Change detection outputs:
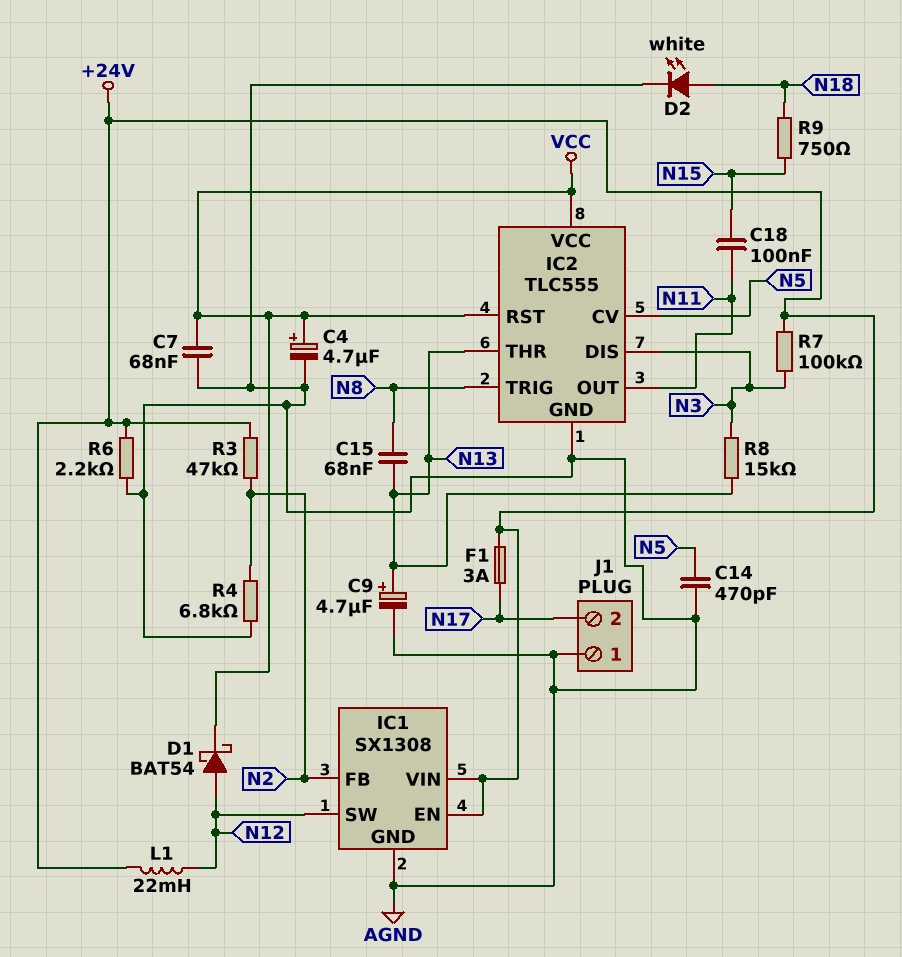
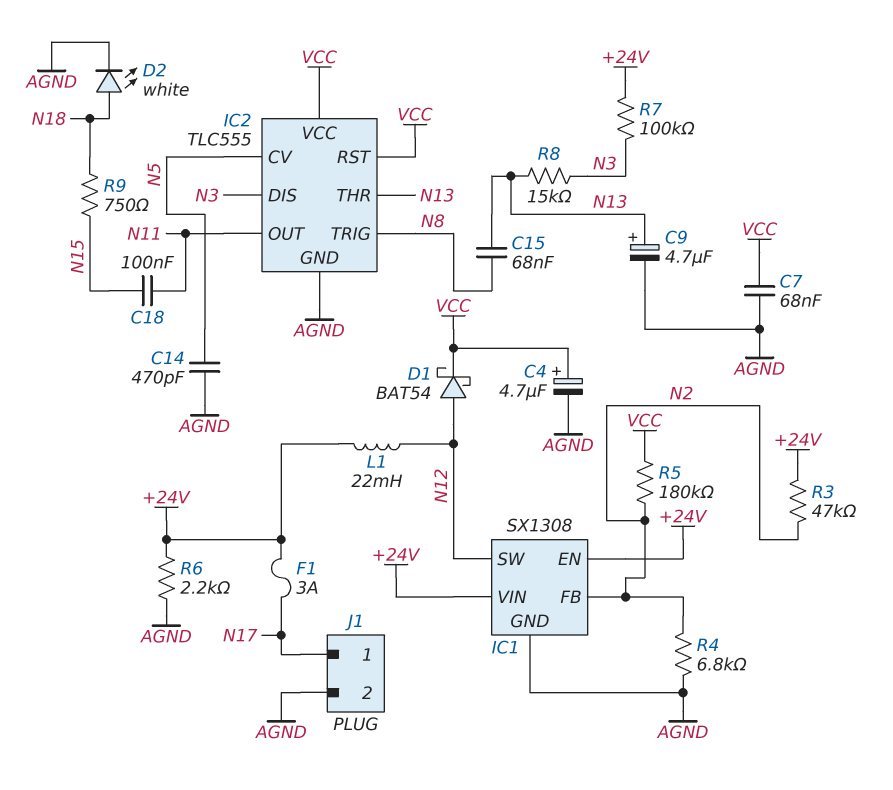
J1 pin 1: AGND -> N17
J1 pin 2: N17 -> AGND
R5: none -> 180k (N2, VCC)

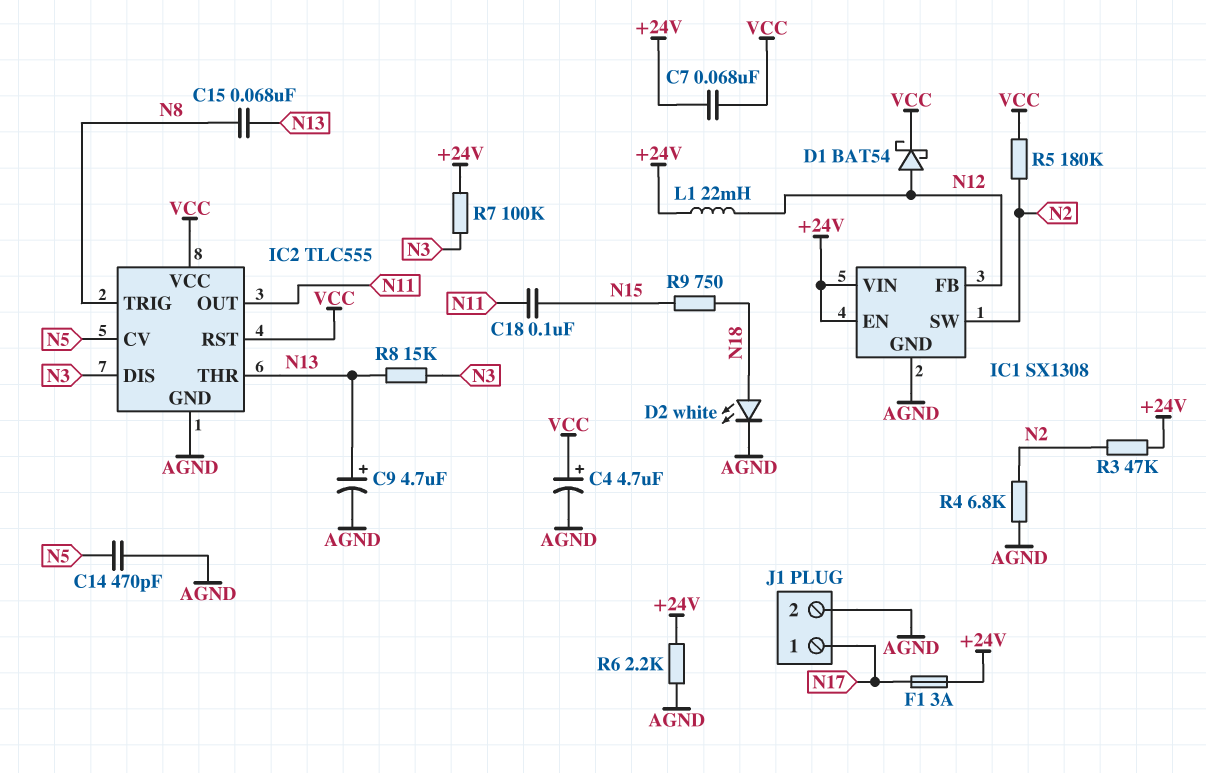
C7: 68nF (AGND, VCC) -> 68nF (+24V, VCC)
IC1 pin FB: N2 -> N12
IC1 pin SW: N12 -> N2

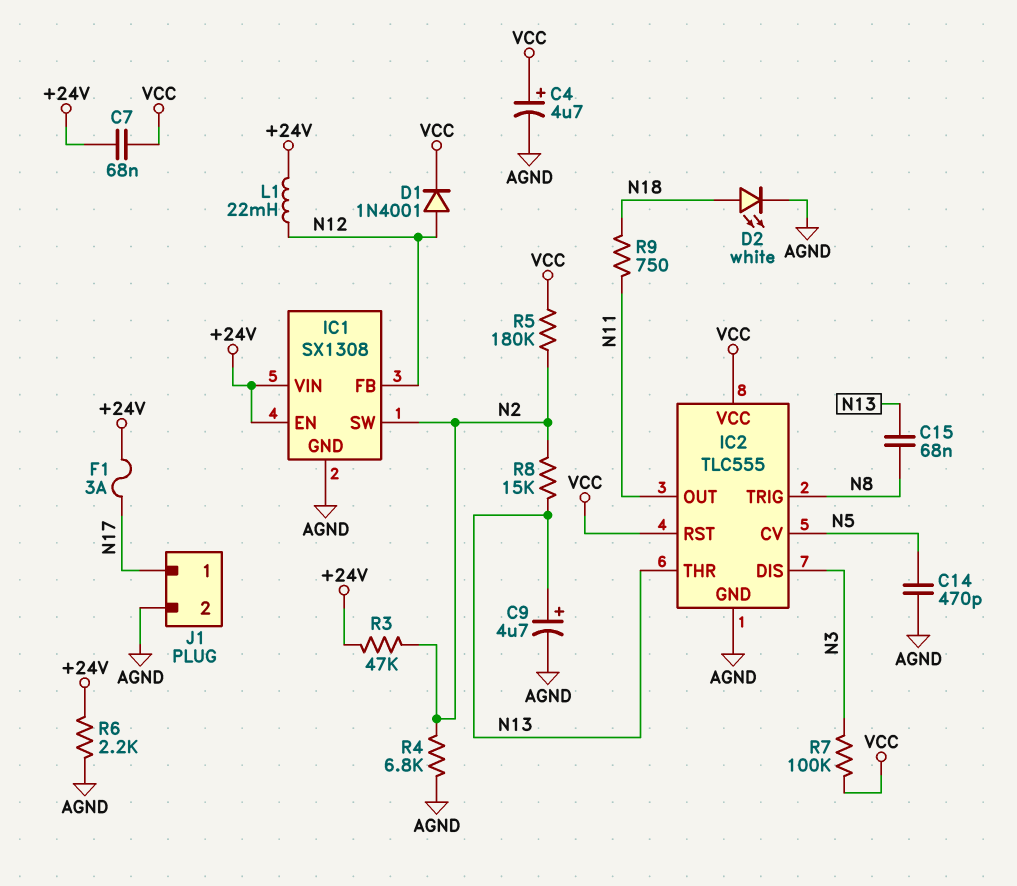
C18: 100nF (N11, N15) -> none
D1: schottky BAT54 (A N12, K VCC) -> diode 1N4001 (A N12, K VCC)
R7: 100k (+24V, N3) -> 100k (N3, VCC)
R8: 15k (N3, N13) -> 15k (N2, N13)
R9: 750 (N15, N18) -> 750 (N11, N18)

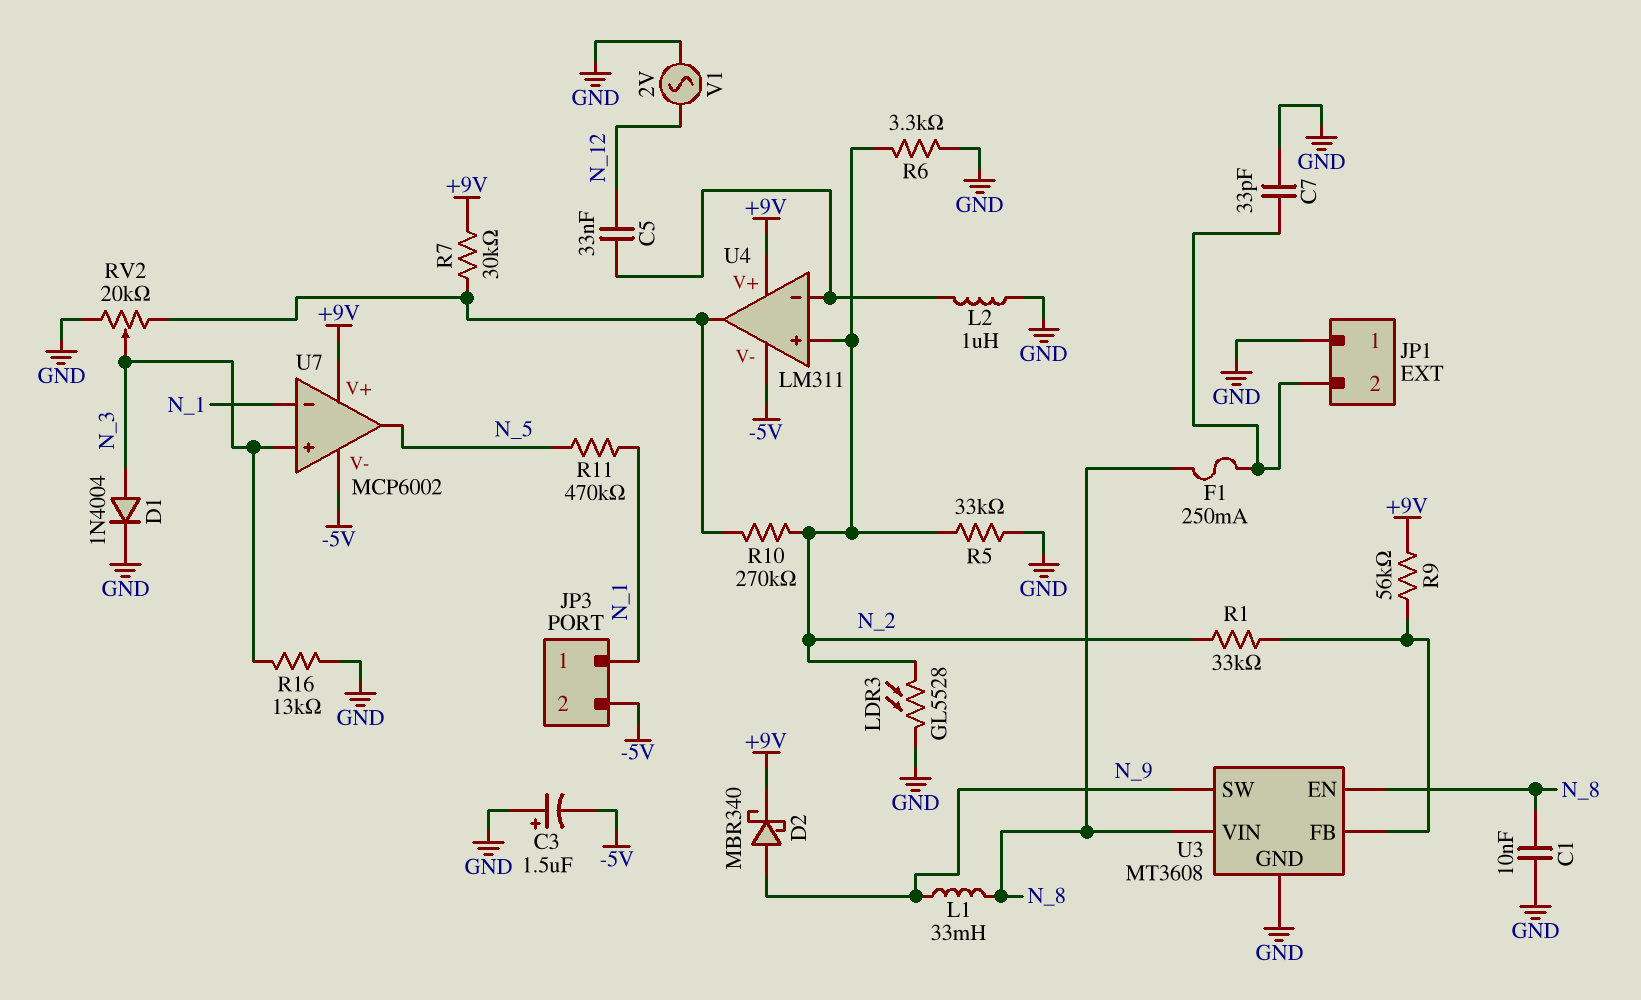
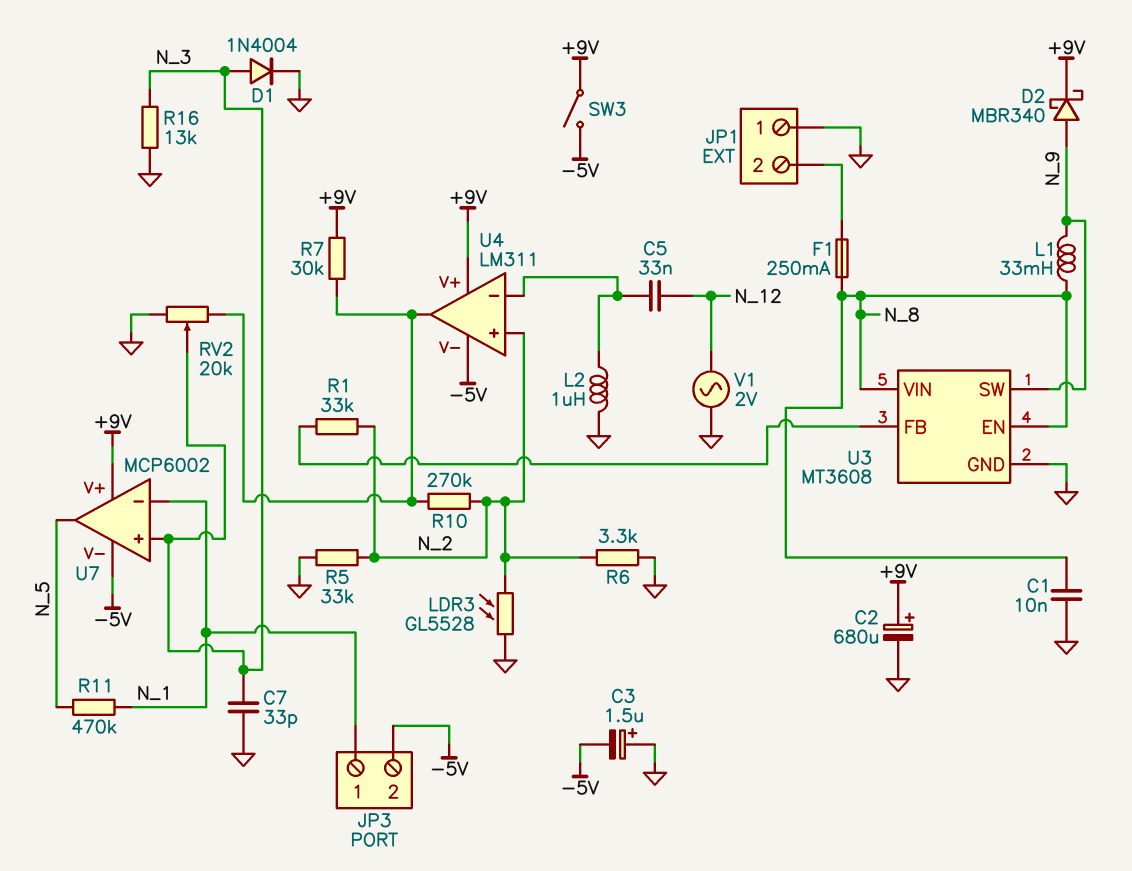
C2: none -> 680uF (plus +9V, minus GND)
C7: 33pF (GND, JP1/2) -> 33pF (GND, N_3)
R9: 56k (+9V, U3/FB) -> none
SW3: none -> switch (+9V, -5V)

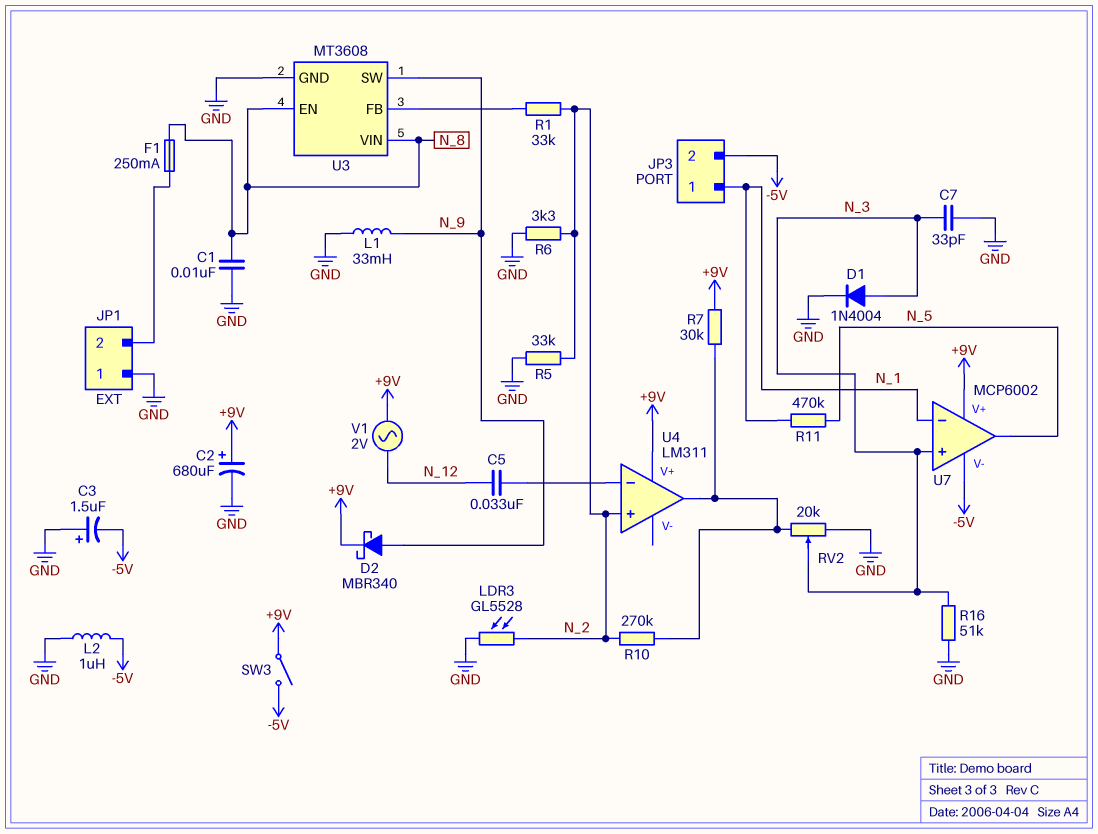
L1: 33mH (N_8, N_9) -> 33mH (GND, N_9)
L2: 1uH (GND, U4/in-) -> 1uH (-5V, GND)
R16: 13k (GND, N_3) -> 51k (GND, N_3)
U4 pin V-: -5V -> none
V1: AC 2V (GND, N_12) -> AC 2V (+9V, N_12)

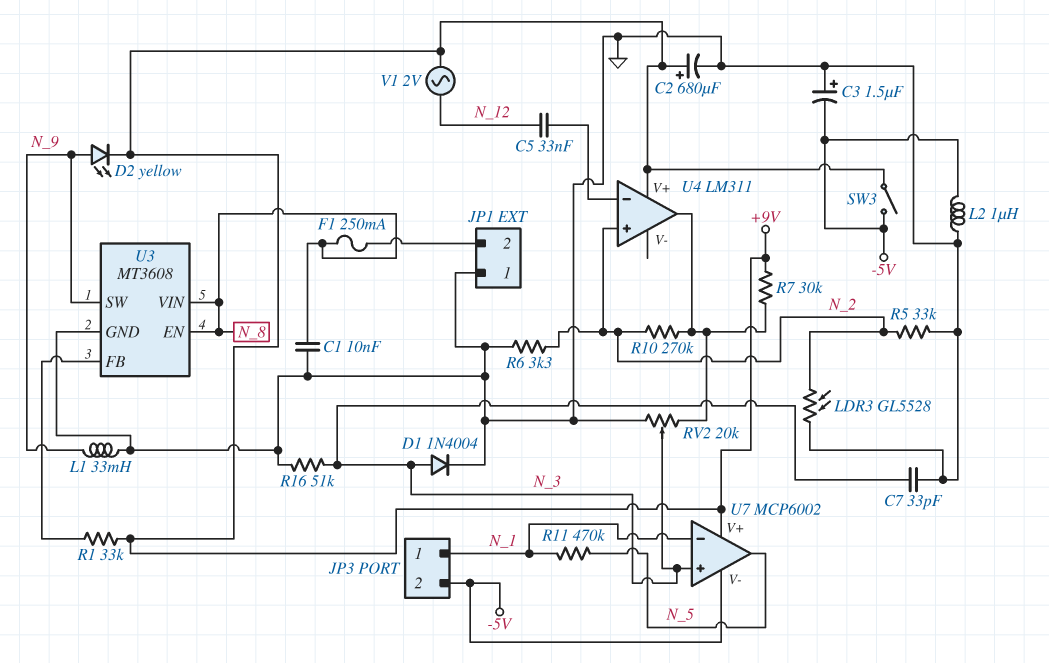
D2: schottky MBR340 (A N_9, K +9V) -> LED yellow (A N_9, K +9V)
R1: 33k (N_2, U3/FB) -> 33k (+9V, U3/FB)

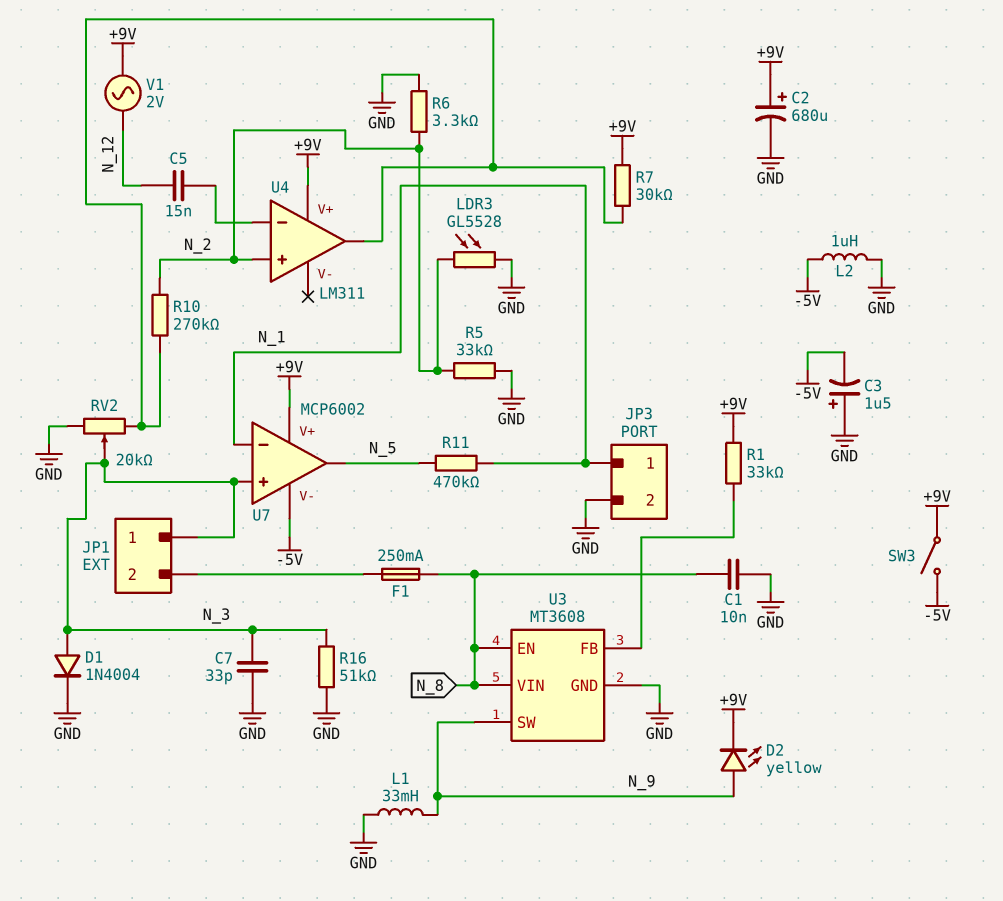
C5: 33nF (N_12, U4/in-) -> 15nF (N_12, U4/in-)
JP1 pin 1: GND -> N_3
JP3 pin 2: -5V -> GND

▸ **What is needed**:
Please find all lines of the entries that hold the string "none" and copy them.

▸ **Task response**:
R5: none -> 180k (N2, VCC)
C18: 100nF (N11, N15) -> none
C2: none -> 680uF (plus +9V, minus GND)
R9: 56k (+9V, U3/FB) -> none
SW3: none -> switch (+9V, -5V)
U4 pin V-: -5V -> none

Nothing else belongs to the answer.